◆ Exercise ◆
Copy out the lines beginning at the one with "camera: 95 degrees right, 15 degrees up" and ending at the last line of the data, both included; pictures stay out.

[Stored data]
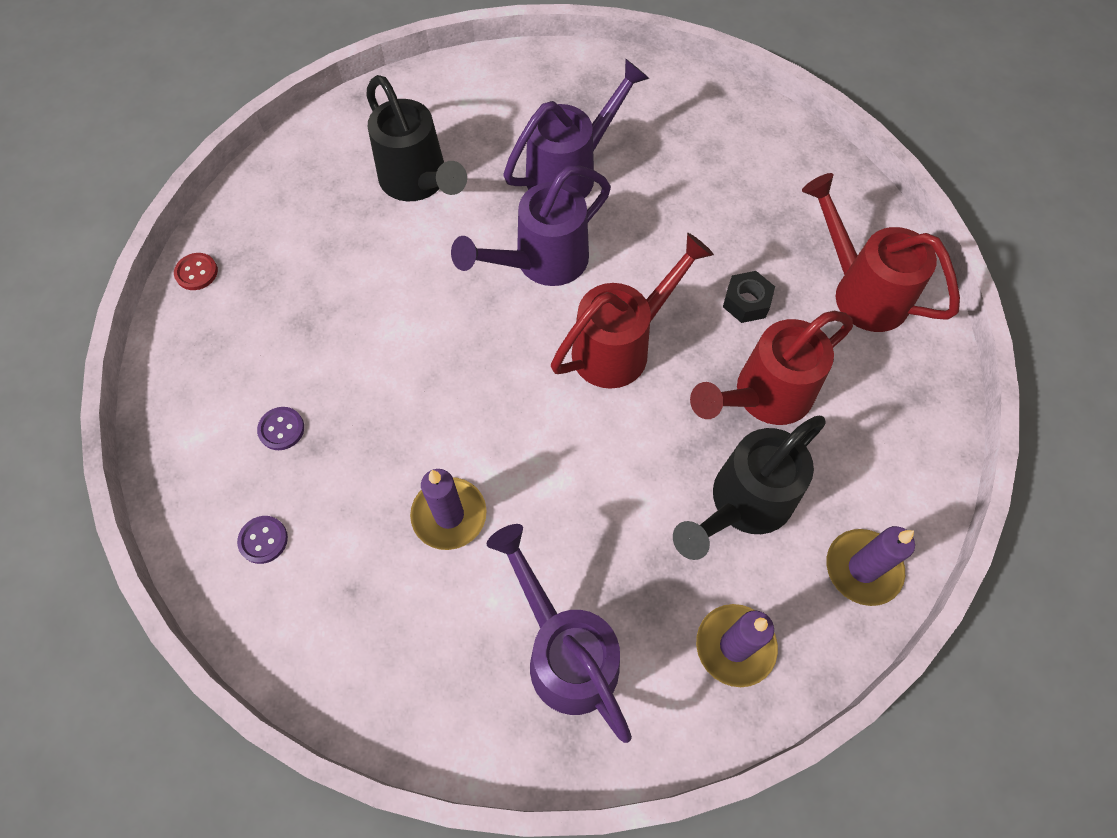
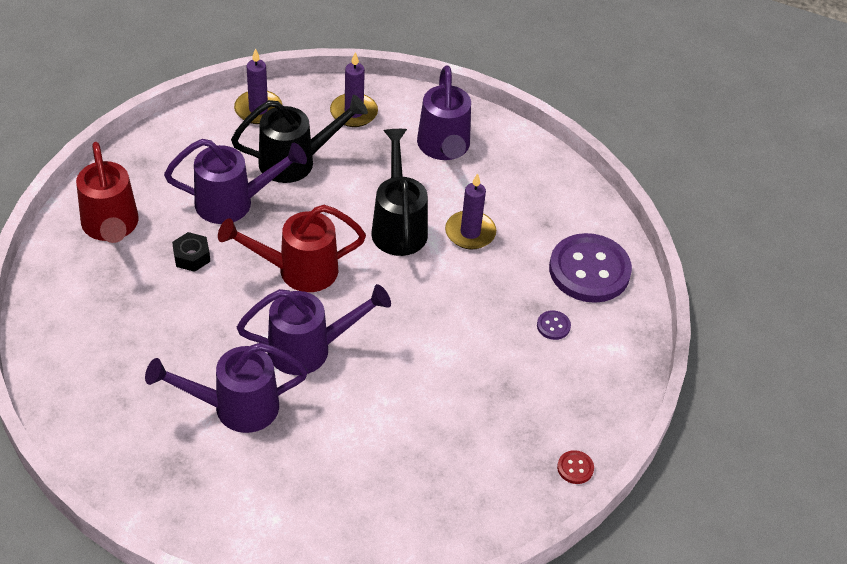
camera: 155 degrees left, 15 degrees down
(263, 540) = (589, 270): purple button -> purple button, size x2.50
(419, 183) = (361, 459): black watering can -> black watering can (398, 225)
(763, 397) = (234, 203): red watering can -> purple watering can

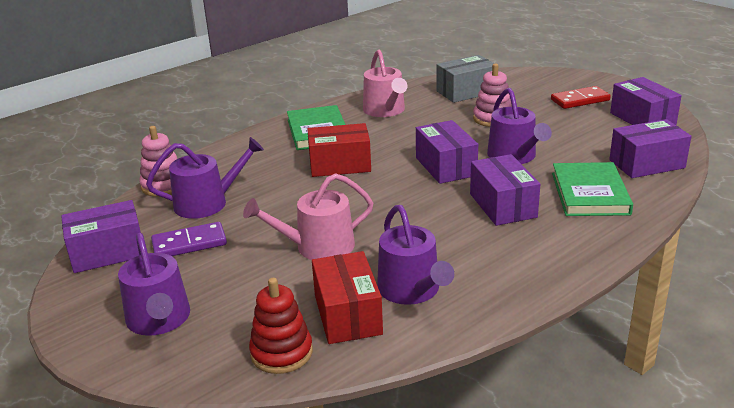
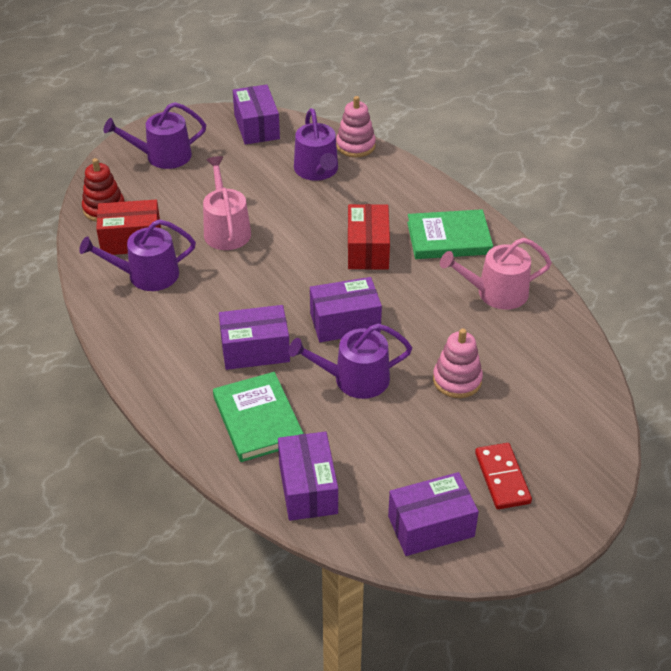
camera: 95 degrees right, 15 degrees up
(189, 243) = (255, 164): purple domino -> none
(466, 92) = (545, 370): grey box -> none
(590, 193) = (258, 420): green book -> green book turned 60 degrees clockwise

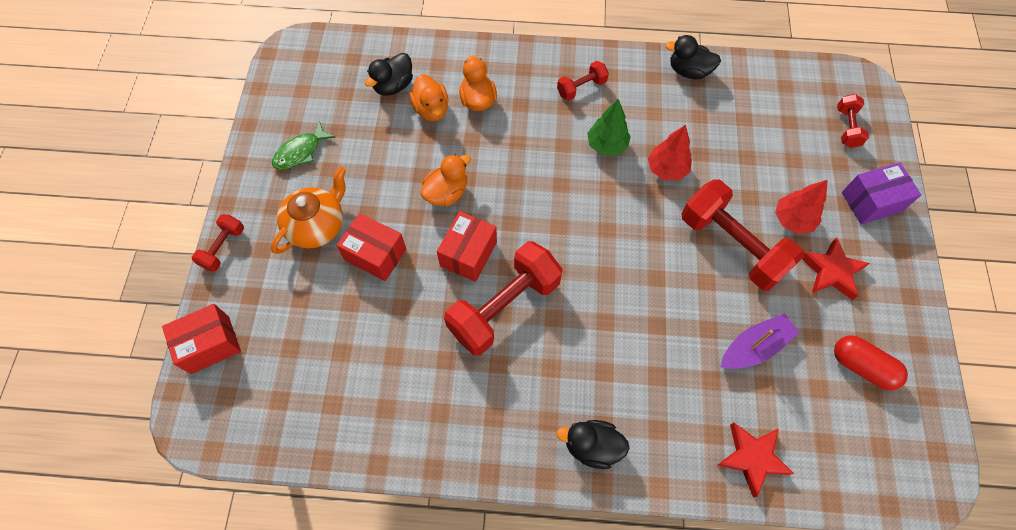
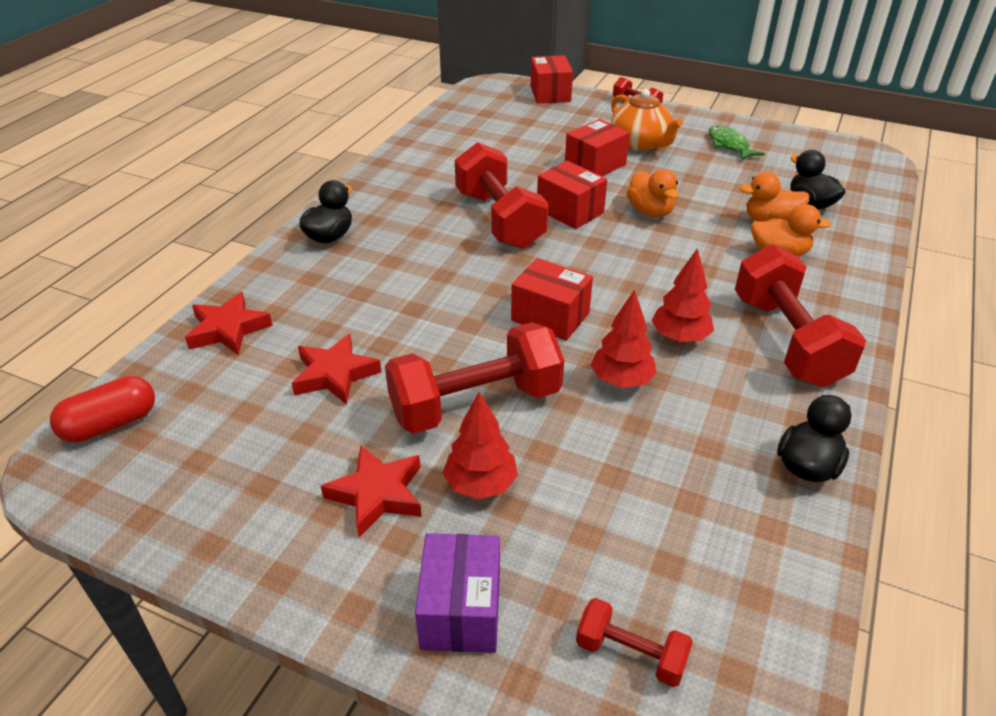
camera: 110 degrees right, 25 degrees down
(581, 88) = (787, 340): red dumbbell -> red dumbbell, size x2.05
(607, 145) = (680, 337): green tree -> red tree
(622, 228) = (550, 316): none -> red box
(754, 347) = (335, 374): purple boat -> red star
(862, 366) = (235, 464): red capsule -> red capsule (110, 424)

◆ Answer space ◆
camera: 95 degrees right, 15 degrees up
(189, 243) = (255, 164): purple domino -> none
(466, 92) = (545, 370): grey box -> none
(590, 193) = (258, 420): green book -> green book turned 60 degrees clockwise

camera: 110 degrees right, 25 degrees down
(581, 88) = (787, 340): red dumbbell -> red dumbbell, size x2.05
(607, 145) = (680, 337): green tree -> red tree
(622, 228) = (550, 316): none -> red box
(754, 347) = (335, 374): purple boat -> red star
(862, 366) = (235, 464): red capsule -> red capsule (110, 424)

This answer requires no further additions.